### [THE RECORDS]
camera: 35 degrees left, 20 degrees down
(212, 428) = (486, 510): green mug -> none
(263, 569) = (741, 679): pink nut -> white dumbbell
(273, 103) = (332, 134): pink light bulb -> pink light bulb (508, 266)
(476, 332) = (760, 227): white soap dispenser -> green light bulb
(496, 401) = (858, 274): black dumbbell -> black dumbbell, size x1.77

* * *

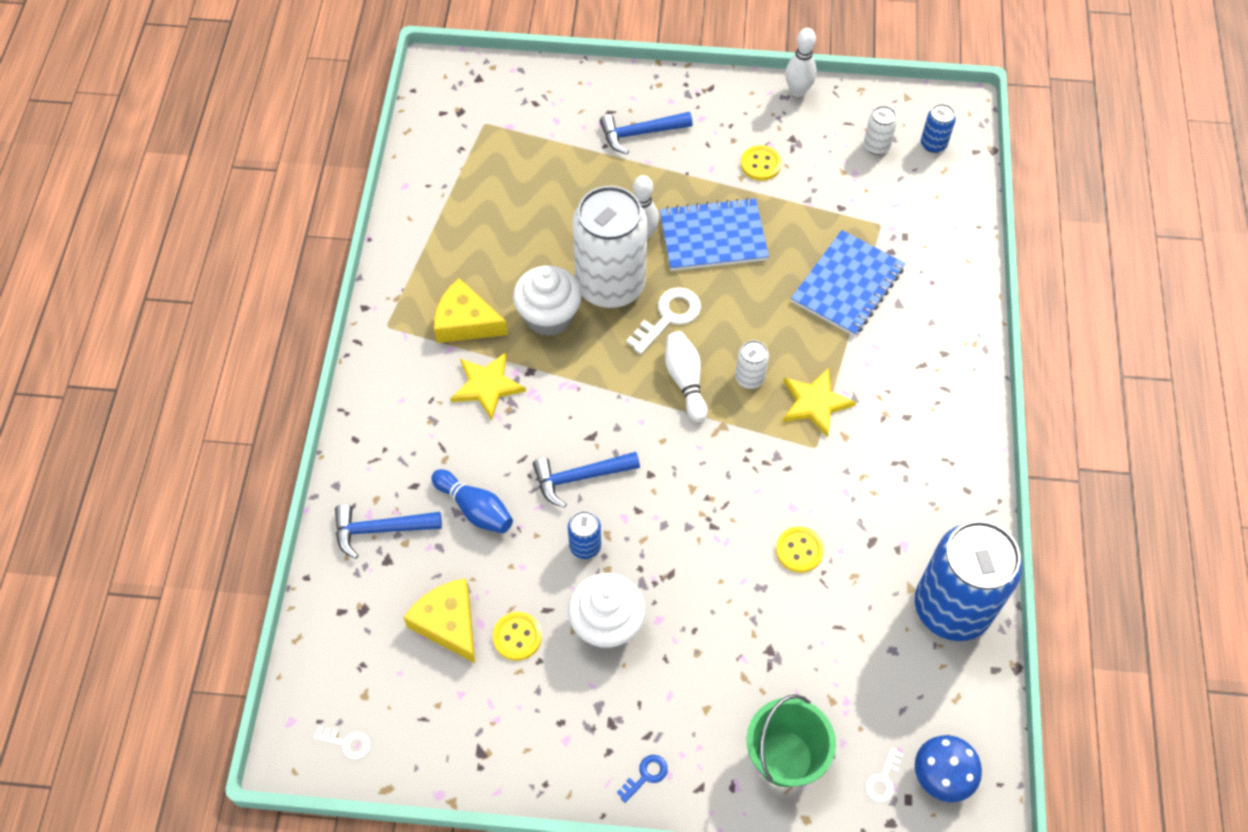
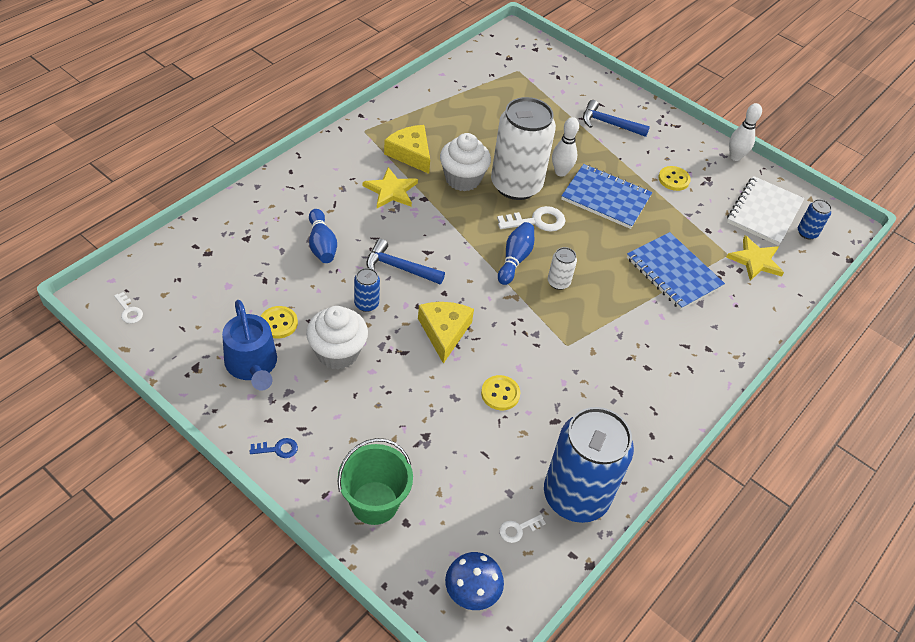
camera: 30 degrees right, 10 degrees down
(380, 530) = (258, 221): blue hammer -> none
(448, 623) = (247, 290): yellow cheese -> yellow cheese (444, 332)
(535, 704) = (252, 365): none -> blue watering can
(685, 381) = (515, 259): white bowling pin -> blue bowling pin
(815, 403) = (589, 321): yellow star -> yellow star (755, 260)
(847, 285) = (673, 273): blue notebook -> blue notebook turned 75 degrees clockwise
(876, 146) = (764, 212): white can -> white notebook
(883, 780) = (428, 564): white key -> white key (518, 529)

### [EXERCISE DIRECTIONS]
If a line in the material above contains "green", show that line.

### [TASK SOLUTION]
(212, 428) = (486, 510): green mug -> none
(476, 332) = (760, 227): white soap dispenser -> green light bulb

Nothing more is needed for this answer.